# [Exercise task]
Switch each "none" in the listing below to "blank" and write out the listing again with nothing else altered. Leave out the picture lines.
☆ ☆ ☆ ☆ ☆ ☆ ☆
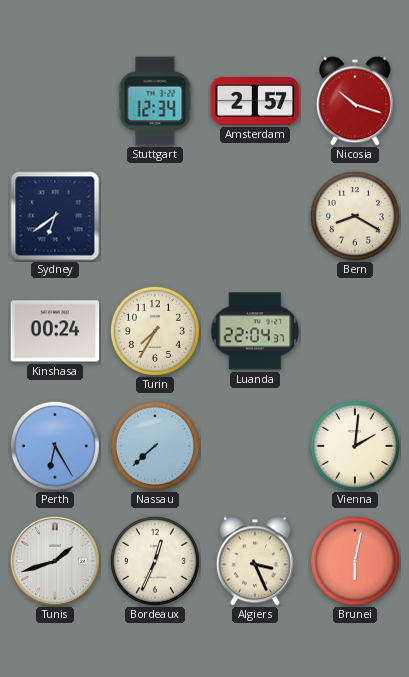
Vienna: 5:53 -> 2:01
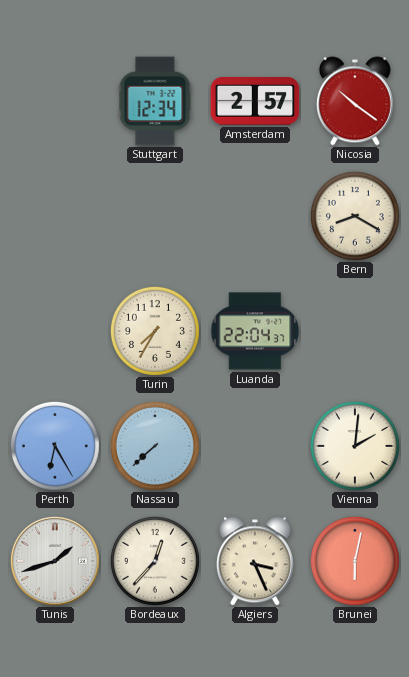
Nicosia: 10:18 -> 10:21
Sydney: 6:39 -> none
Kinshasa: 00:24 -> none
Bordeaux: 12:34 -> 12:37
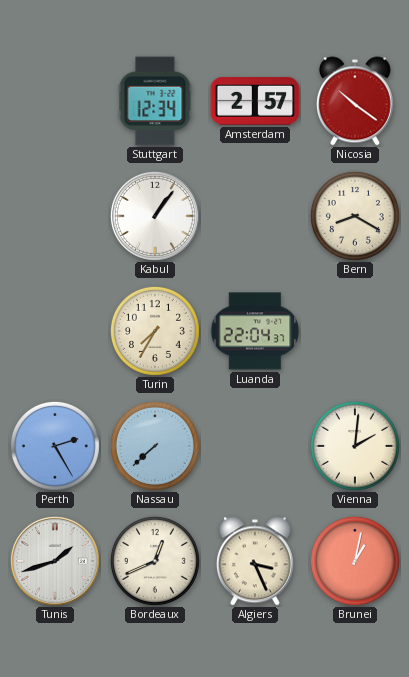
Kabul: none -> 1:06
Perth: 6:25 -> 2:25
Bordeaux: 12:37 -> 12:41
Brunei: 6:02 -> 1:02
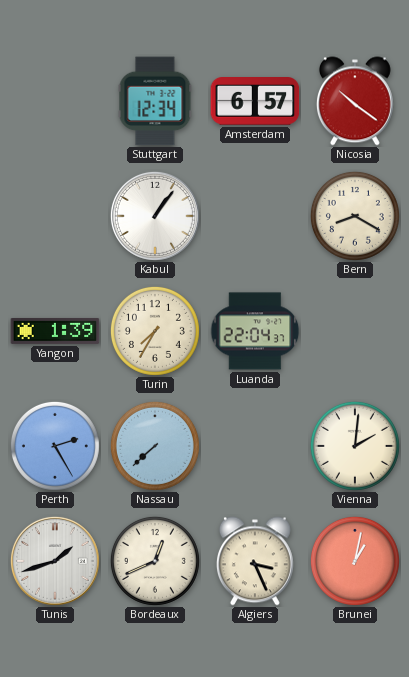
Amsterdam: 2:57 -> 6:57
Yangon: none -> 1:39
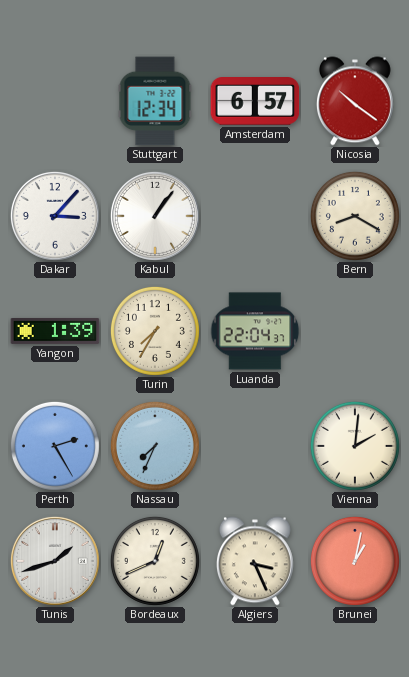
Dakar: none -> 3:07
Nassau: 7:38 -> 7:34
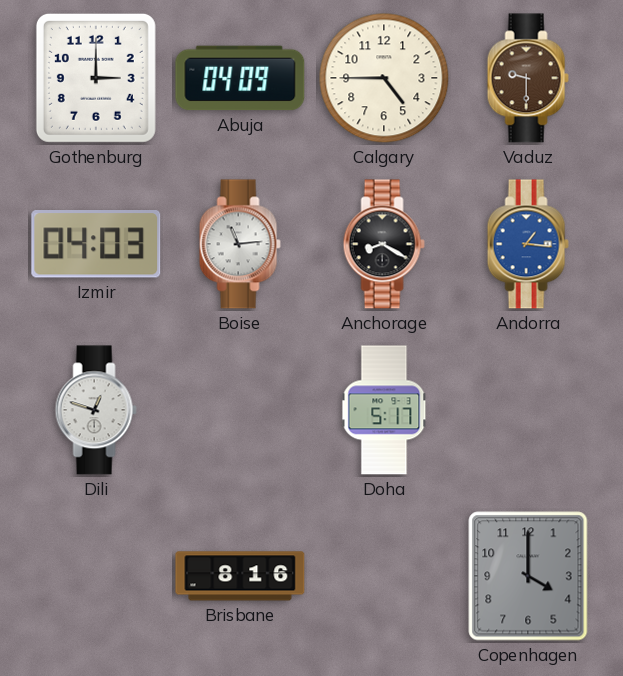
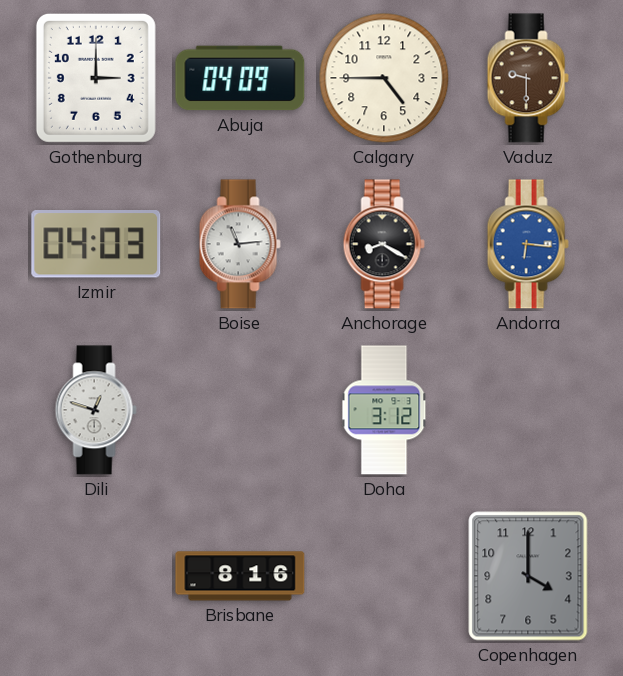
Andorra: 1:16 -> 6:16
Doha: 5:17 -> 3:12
☆ ☆ ☆ ☆ ☆ ☆ ☆
# [Written response]
Vienna: 5:53 -> 2:01
Nicosia: 10:18 -> 10:21
Sydney: 6:39 -> blank
Kinshasa: 00:24 -> blank
Bordeaux: 12:34 -> 12:37
Kabul: blank -> 1:06
Perth: 6:25 -> 2:25
Bordeaux: 12:37 -> 12:41
Brunei: 6:02 -> 1:02
Amsterdam: 2:57 -> 6:57
Yangon: blank -> 1:39
Dakar: blank -> 3:07
Nassau: 7:38 -> 7:34
Andorra: 1:16 -> 6:16
Doha: 5:17 -> 3:12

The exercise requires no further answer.